TRY IT:
It would help if you retyped the data exactly, leaving out the pictures.

··· GIVEN RECORDS

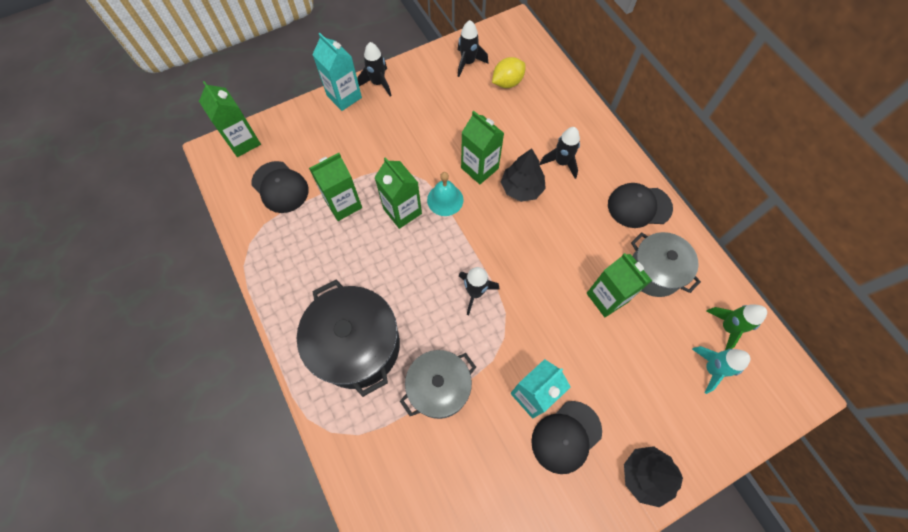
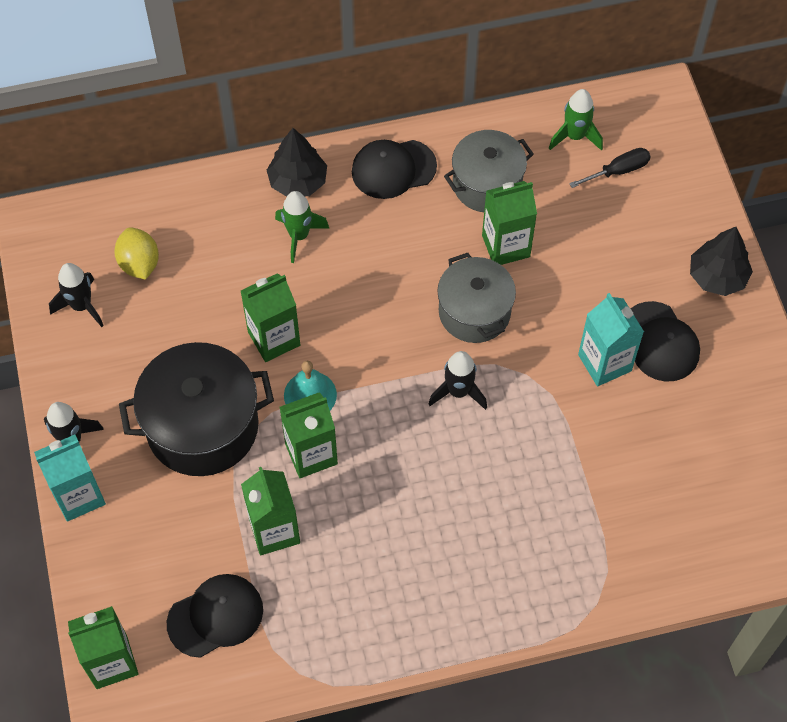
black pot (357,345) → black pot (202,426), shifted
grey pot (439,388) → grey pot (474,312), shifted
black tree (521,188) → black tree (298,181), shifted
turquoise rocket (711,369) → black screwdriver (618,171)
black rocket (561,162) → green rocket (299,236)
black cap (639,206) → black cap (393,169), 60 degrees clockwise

······

TASK OUTPUT:
black pot (357,345) → black pot (202,426), shifted
grey pot (439,388) → grey pot (474,312), shifted
black tree (521,188) → black tree (298,181), shifted
turquoise rocket (711,369) → black screwdriver (618,171)
black rocket (561,162) → green rocket (299,236)
black cap (639,206) → black cap (393,169), 60 degrees clockwise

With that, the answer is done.